Work order:
I'd like every line in the following listing that holds "none" copied.

++++++++++++++++++++

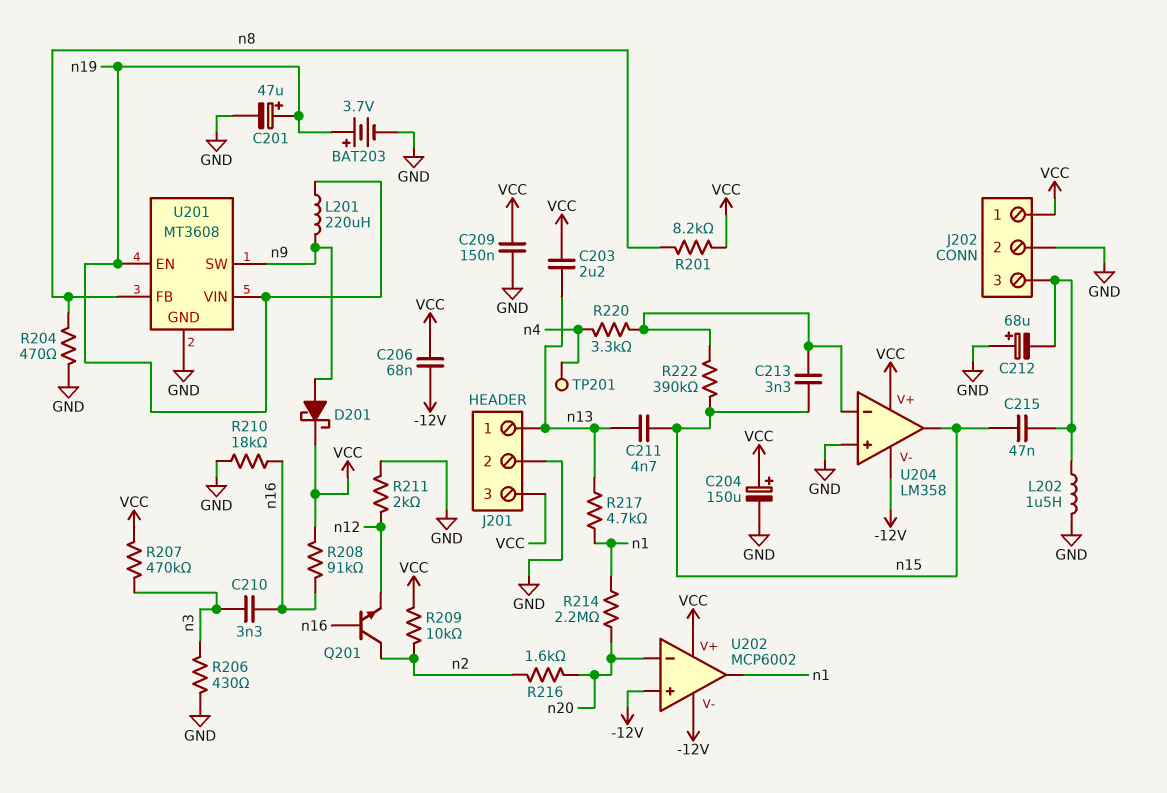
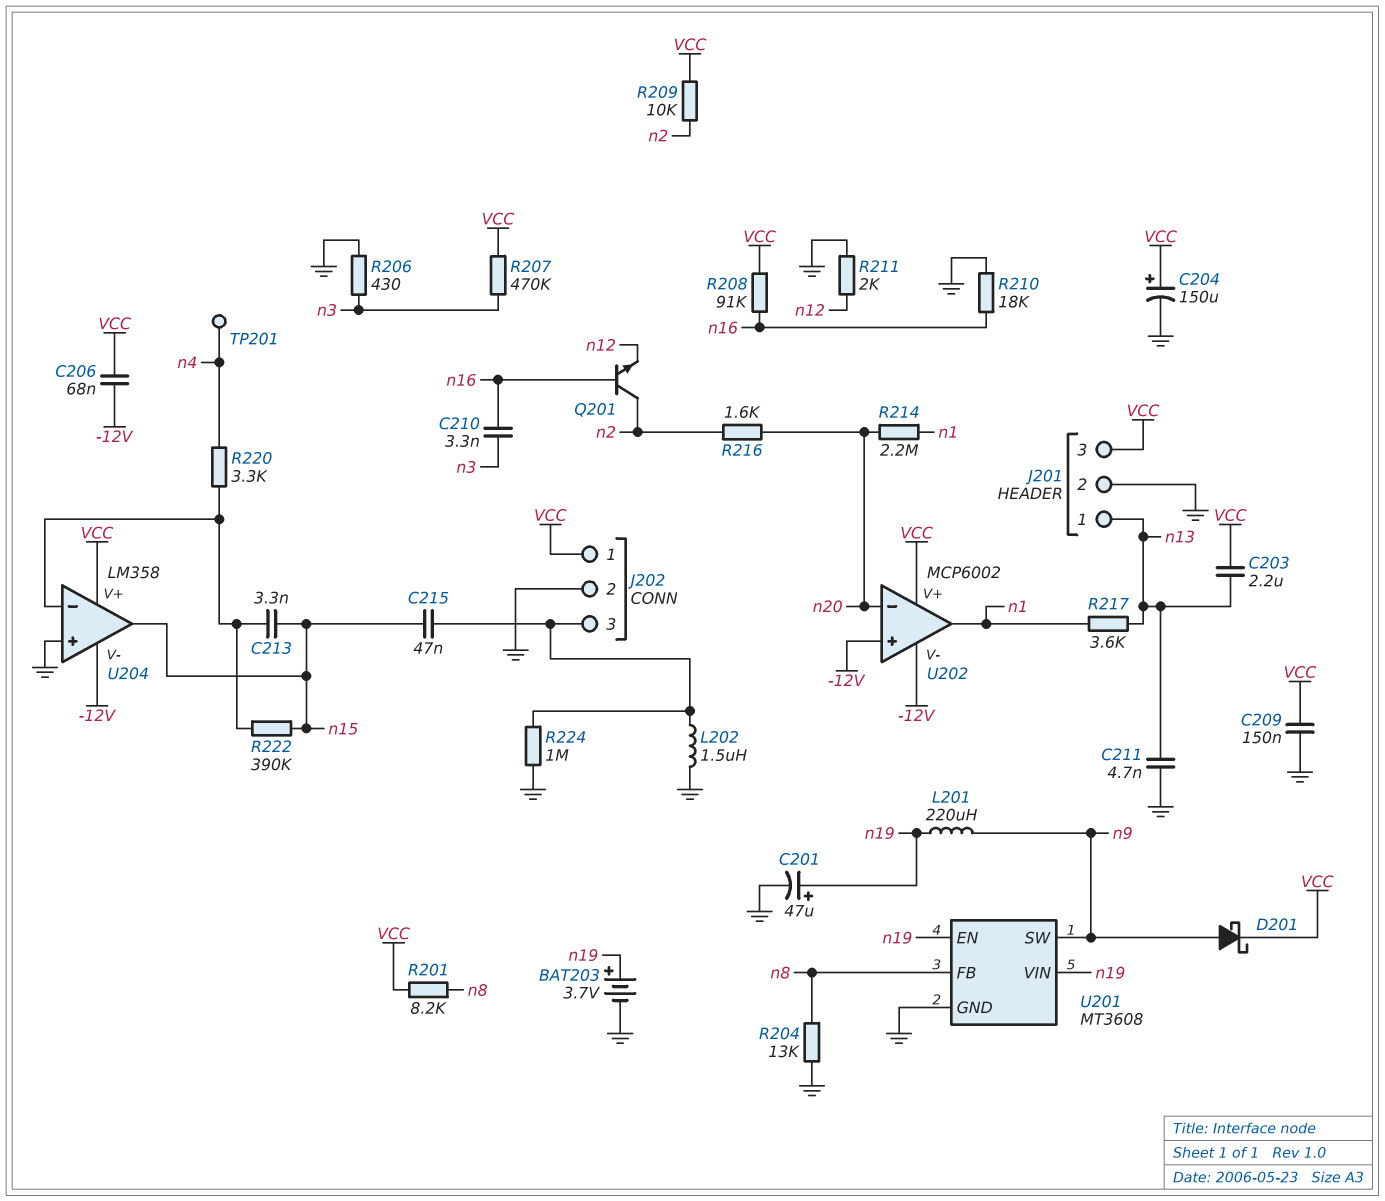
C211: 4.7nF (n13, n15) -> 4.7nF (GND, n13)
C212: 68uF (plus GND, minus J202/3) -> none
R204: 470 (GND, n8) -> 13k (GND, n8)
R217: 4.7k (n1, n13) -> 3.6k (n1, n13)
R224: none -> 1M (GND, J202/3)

++++++++++++++++++++

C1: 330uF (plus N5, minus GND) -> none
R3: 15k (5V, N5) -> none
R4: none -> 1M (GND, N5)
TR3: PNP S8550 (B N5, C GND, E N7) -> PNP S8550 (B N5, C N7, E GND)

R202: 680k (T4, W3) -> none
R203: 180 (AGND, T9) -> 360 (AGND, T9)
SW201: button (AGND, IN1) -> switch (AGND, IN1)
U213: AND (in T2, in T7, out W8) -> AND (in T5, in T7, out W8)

++++++++++++++++++++

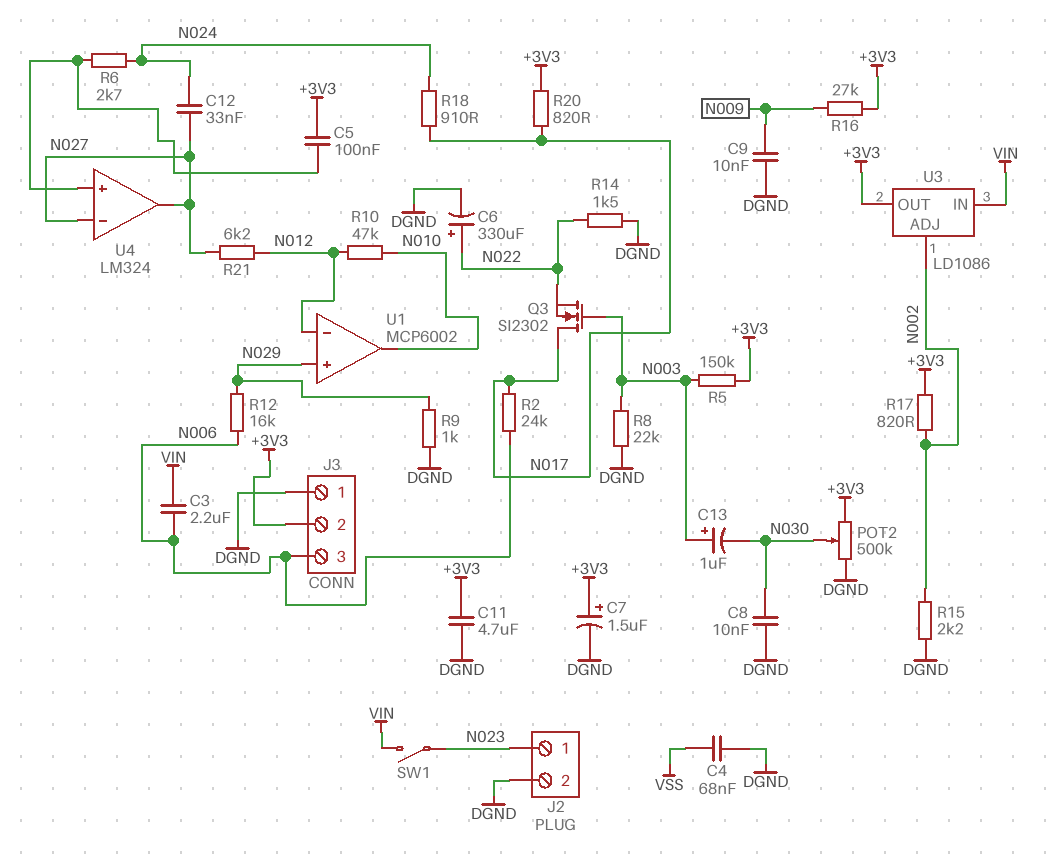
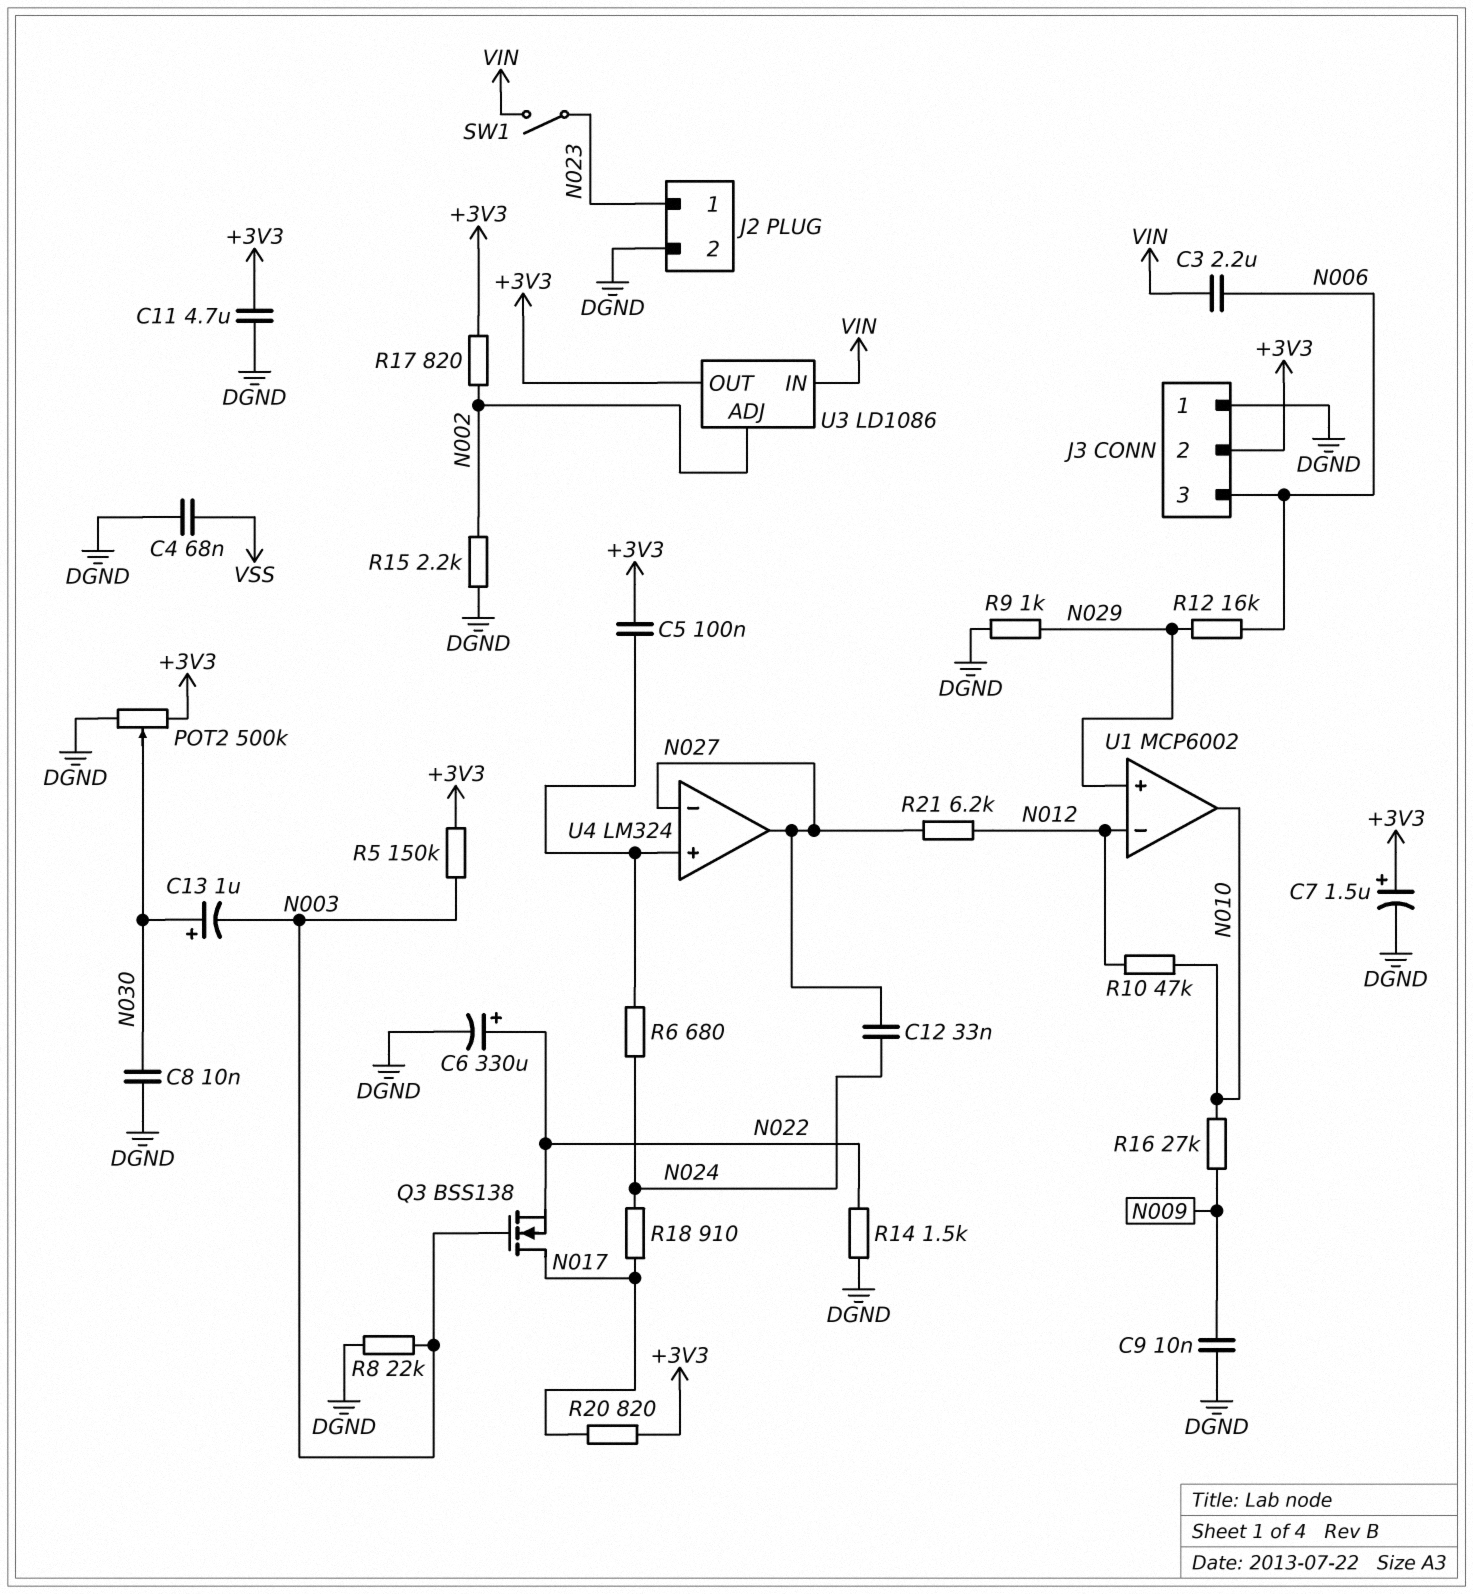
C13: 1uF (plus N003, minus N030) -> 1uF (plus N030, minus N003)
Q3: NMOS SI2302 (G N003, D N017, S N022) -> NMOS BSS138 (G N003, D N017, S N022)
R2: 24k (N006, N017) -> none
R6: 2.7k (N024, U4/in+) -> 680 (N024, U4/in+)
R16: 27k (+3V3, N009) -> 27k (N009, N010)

++++++++++++++++++++

Output for this task:
C212: 68uF (plus GND, minus J202/3) -> none
R224: none -> 1M (GND, J202/3)
C1: 330uF (plus N5, minus GND) -> none
R3: 15k (5V, N5) -> none
R4: none -> 1M (GND, N5)
R202: 680k (T4, W3) -> none
R2: 24k (N006, N017) -> none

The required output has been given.